» **Work instruction**
Determine how many lines in the entries below contain "MISO", and output only that number.

» **Given records**
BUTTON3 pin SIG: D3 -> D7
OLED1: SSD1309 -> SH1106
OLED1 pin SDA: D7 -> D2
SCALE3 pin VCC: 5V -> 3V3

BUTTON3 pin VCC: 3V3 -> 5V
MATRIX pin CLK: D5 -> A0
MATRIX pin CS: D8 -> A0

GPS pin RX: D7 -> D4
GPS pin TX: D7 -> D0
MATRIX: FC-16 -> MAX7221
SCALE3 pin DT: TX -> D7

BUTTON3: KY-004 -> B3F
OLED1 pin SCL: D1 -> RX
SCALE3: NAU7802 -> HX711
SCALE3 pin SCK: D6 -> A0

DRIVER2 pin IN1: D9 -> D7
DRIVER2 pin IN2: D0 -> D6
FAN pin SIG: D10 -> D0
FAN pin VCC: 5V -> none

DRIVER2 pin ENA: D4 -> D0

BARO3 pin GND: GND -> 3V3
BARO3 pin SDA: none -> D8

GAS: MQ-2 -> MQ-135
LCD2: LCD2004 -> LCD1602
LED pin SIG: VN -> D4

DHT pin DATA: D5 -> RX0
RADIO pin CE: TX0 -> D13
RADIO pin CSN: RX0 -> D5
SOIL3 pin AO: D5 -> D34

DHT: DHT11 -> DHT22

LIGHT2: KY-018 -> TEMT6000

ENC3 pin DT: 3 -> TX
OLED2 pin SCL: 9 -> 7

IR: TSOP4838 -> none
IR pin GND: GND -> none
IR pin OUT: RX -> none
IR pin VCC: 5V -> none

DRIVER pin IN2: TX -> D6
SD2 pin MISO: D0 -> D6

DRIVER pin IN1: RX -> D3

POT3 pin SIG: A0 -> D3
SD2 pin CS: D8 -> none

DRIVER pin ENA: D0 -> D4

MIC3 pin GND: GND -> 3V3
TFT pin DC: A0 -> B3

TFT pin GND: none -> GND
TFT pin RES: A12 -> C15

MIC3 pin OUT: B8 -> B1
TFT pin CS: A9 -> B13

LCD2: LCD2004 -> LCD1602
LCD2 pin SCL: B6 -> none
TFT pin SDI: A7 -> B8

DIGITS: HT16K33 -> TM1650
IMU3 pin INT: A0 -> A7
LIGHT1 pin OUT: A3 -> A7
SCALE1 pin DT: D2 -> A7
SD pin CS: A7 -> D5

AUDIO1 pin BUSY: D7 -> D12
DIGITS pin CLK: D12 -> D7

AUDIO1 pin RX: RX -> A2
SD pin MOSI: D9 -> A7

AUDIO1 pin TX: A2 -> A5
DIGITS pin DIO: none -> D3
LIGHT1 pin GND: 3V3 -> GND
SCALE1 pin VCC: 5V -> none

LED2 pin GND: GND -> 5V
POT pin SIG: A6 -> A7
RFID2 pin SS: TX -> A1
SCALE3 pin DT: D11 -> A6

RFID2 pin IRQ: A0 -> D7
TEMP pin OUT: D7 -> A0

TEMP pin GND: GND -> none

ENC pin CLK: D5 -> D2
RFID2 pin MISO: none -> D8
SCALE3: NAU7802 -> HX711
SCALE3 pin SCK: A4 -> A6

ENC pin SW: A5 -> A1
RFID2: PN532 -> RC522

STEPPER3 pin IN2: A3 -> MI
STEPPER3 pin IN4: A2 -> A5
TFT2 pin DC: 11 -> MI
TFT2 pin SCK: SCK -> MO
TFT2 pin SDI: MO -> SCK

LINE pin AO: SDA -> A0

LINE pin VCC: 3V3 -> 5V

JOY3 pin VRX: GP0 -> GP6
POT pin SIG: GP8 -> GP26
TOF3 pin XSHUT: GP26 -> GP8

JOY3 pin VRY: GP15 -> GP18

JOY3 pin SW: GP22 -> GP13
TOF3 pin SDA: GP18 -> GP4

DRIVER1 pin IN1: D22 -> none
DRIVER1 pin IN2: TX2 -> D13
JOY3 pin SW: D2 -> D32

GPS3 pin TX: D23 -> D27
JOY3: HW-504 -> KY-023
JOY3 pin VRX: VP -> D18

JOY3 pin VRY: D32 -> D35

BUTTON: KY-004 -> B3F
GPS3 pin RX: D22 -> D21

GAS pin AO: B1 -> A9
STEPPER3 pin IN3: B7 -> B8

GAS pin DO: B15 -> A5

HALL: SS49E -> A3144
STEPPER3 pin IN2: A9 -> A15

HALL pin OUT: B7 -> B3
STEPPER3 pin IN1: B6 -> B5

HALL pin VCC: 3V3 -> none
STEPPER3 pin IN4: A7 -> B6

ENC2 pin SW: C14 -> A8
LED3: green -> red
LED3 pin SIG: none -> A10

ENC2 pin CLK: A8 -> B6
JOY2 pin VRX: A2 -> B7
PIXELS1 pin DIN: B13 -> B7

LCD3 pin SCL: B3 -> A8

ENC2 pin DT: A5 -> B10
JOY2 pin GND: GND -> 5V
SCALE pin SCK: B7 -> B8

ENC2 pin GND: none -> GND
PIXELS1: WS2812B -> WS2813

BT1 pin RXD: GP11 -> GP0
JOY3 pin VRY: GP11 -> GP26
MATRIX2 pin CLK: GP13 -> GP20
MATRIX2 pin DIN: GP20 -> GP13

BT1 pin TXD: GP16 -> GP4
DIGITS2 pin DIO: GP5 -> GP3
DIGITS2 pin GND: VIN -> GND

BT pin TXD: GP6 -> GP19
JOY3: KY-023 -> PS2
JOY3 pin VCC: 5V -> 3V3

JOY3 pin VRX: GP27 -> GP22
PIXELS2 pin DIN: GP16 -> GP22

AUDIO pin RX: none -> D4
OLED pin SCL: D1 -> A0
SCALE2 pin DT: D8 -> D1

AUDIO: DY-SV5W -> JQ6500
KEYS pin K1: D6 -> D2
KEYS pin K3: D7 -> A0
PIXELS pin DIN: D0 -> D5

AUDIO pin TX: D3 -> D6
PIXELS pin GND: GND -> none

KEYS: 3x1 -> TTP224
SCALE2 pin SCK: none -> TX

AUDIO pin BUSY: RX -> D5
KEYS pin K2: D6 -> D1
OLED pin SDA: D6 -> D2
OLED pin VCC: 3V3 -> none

» **Answer**
2